*Problem*: Print the listing exactly as it stands, and skip any pictures in it.

*Supplied information*:
+-------+

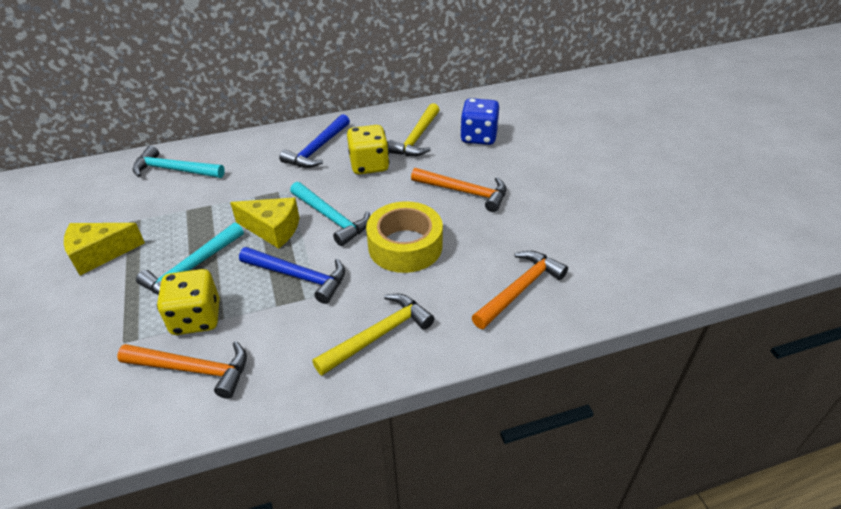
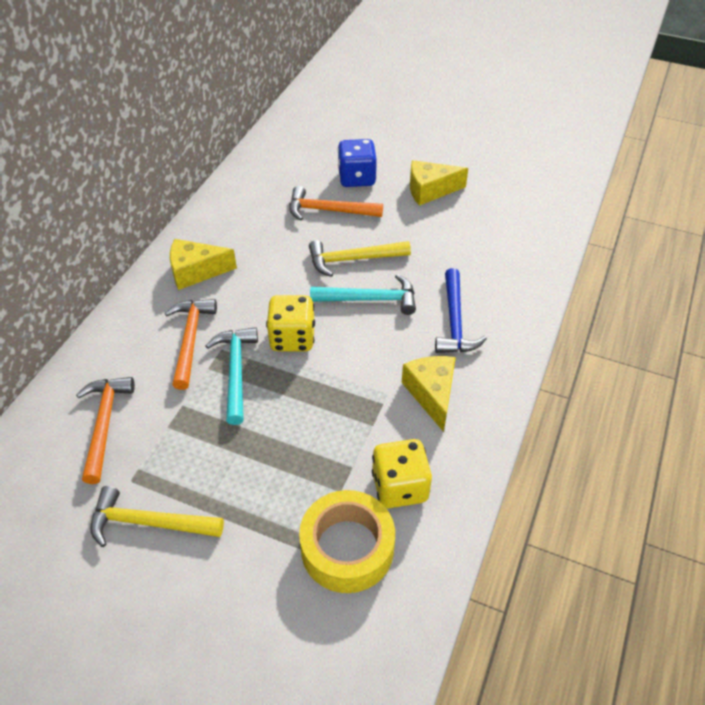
blue hammer: 2 -> 1
turquoise hammer: 3 -> 2
yellow cheese: 2 -> 3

+-------+

*Answer space*:
blue hammer: 2 -> 1
turquoise hammer: 3 -> 2
yellow cheese: 2 -> 3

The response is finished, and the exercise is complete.